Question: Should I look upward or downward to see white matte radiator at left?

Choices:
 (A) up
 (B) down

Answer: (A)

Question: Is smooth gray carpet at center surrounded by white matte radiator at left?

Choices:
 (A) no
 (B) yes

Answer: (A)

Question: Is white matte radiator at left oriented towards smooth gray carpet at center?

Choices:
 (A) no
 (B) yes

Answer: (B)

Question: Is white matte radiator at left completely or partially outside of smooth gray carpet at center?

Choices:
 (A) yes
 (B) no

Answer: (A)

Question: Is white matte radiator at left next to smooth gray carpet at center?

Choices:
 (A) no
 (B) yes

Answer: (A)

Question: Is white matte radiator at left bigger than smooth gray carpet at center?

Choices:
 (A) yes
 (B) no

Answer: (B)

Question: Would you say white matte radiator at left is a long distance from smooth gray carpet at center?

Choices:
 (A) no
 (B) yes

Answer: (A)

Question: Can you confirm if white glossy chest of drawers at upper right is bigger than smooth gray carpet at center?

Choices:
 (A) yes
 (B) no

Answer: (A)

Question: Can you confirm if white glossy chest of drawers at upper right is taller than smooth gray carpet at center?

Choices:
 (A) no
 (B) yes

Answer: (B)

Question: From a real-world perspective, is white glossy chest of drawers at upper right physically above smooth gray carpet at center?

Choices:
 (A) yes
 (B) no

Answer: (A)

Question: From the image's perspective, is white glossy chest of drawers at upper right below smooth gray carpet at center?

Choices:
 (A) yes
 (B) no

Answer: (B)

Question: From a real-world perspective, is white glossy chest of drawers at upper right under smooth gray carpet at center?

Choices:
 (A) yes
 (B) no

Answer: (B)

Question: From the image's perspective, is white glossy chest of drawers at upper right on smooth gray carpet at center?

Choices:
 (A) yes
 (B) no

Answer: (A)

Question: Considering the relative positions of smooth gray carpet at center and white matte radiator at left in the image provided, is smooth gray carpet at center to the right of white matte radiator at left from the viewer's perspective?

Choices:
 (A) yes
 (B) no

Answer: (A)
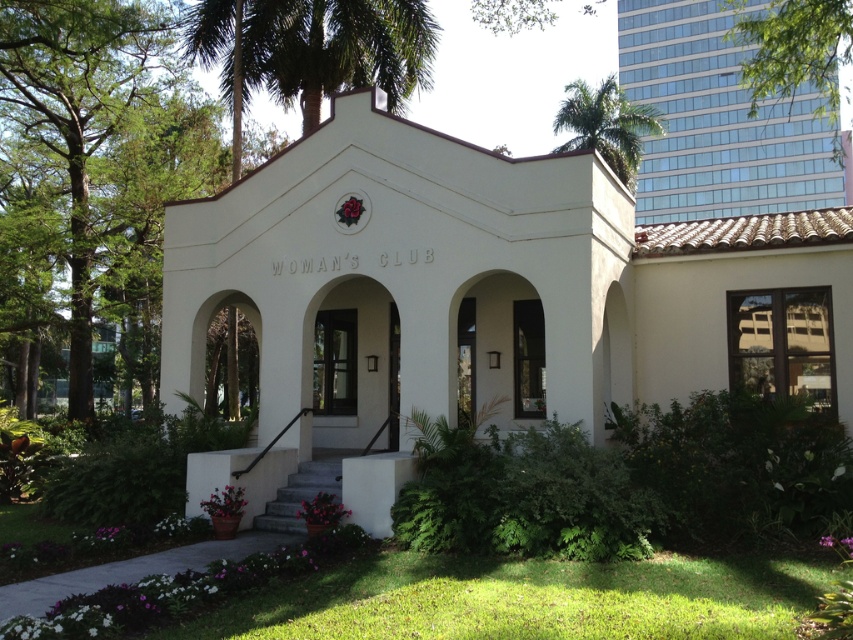
Question: Considering the real-world distances, which object is farthest from the glassy steel skyscraper at upper right?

**DIRECTIONS**
Can you copy all of the records above word for word, leaving the pictures out?

**TASK RESULT**
Question: Should I look upward or downward to see white matte radiator at left?

Choices:
 (A) up
 (B) down

Answer: (A)

Question: Is smooth gray carpet at center surrounded by white matte radiator at left?

Choices:
 (A) no
 (B) yes

Answer: (A)

Question: Is white matte radiator at left oriented towards smooth gray carpet at center?

Choices:
 (A) no
 (B) yes

Answer: (B)

Question: Is white matte radiator at left completely or partially outside of smooth gray carpet at center?

Choices:
 (A) yes
 (B) no

Answer: (A)

Question: Is white matte radiator at left next to smooth gray carpet at center?

Choices:
 (A) no
 (B) yes

Answer: (A)

Question: Is white matte radiator at left bigger than smooth gray carpet at center?

Choices:
 (A) yes
 (B) no

Answer: (B)

Question: Would you say white matte radiator at left is a long distance from smooth gray carpet at center?

Choices:
 (A) no
 (B) yes

Answer: (A)

Question: Can you confirm if white glossy chest of drawers at upper right is bigger than smooth gray carpet at center?

Choices:
 (A) yes
 (B) no

Answer: (A)

Question: Can you confirm if white glossy chest of drawers at upper right is taller than smooth gray carpet at center?

Choices:
 (A) no
 (B) yes

Answer: (B)

Question: From a real-world perspective, is white glossy chest of drawers at upper right physically above smooth gray carpet at center?

Choices:
 (A) yes
 (B) no

Answer: (A)

Question: From the image's perspective, is white glossy chest of drawers at upper right below smooth gray carpet at center?

Choices:
 (A) yes
 (B) no

Answer: (B)

Question: From a real-world perspective, is white glossy chest of drawers at upper right under smooth gray carpet at center?

Choices:
 (A) yes
 (B) no

Answer: (B)

Question: From the image's perspective, is white glossy chest of drawers at upper right on smooth gray carpet at center?

Choices:
 (A) yes
 (B) no

Answer: (A)

Question: Considering the relative positions of smooth gray carpet at center and white matte radiator at left in the image provided, is smooth gray carpet at center to the right of white matte radiator at left from the viewer's perspective?

Choices:
 (A) yes
 (B) no

Answer: (A)
Question: Considering the real-world distances, which object is farthest from the glassy steel skyscraper at upper right?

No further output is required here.